Raw data:
▬▬▬▬▬▬

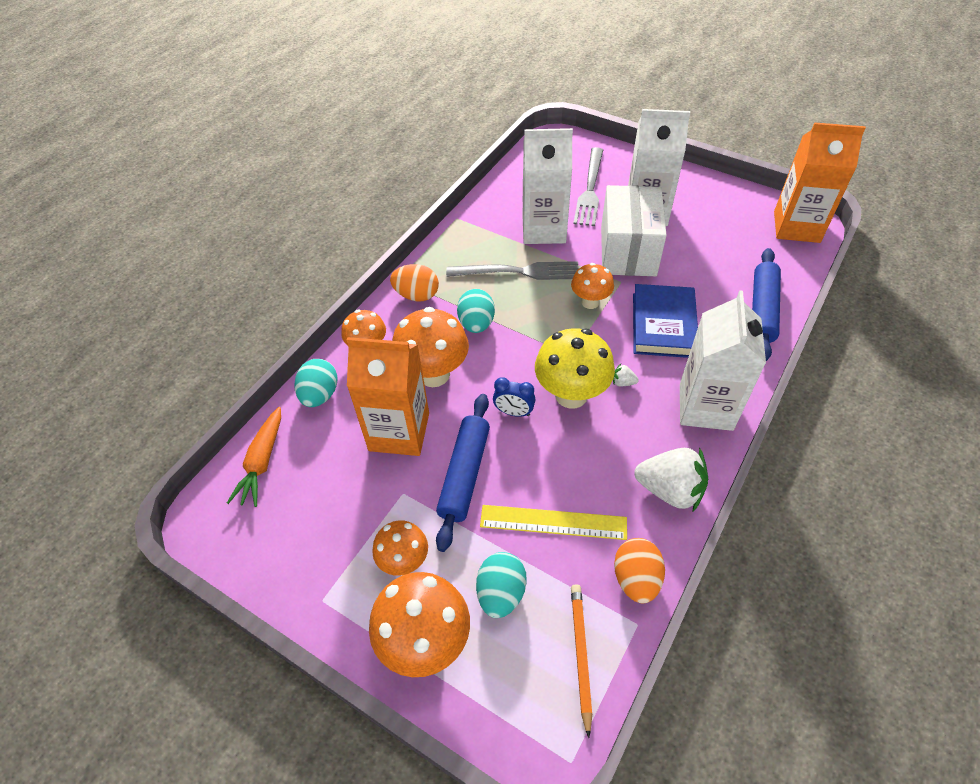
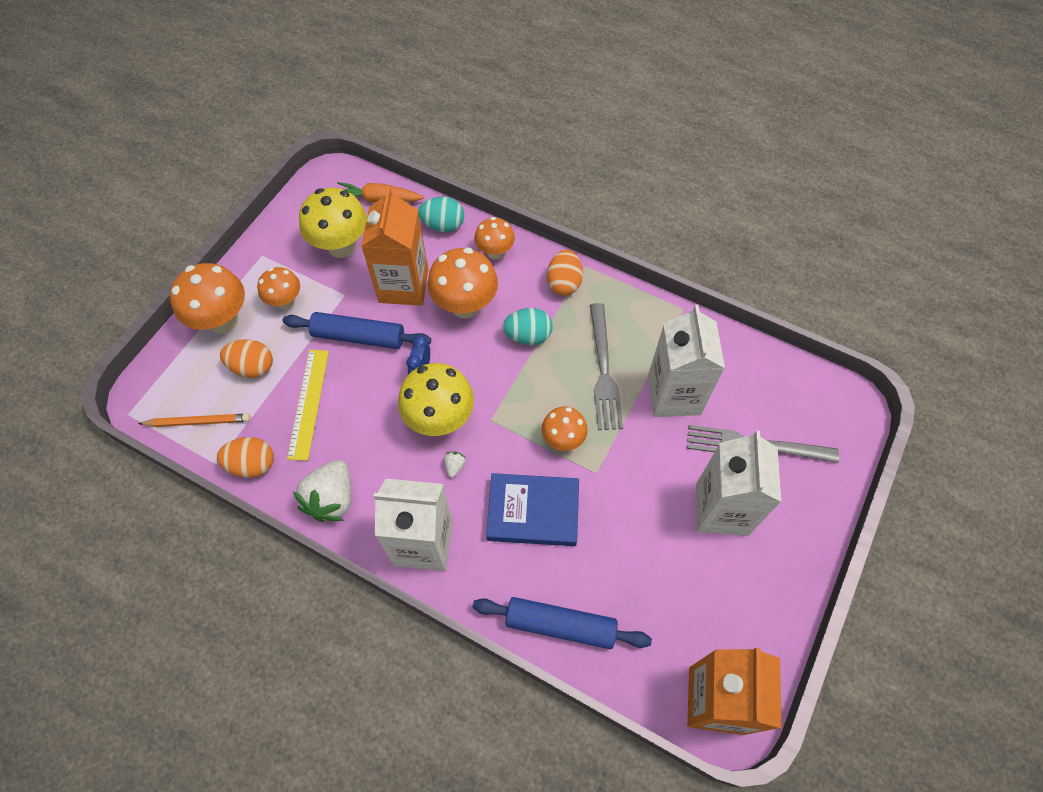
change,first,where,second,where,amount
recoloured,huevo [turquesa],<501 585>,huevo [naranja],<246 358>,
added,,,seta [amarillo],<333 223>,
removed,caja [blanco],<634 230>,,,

▬▬▬▬▬▬

What to produce:
Would you copy out the material above exactly, without the pictures in it?

Exercise result:
change,first,where,second,where,amount
recoloured,huevo [turquesa],<501 585>,huevo [naranja],<246 358>,
added,,,seta [amarillo],<333 223>,
removed,caja [blanco],<634 230>,,,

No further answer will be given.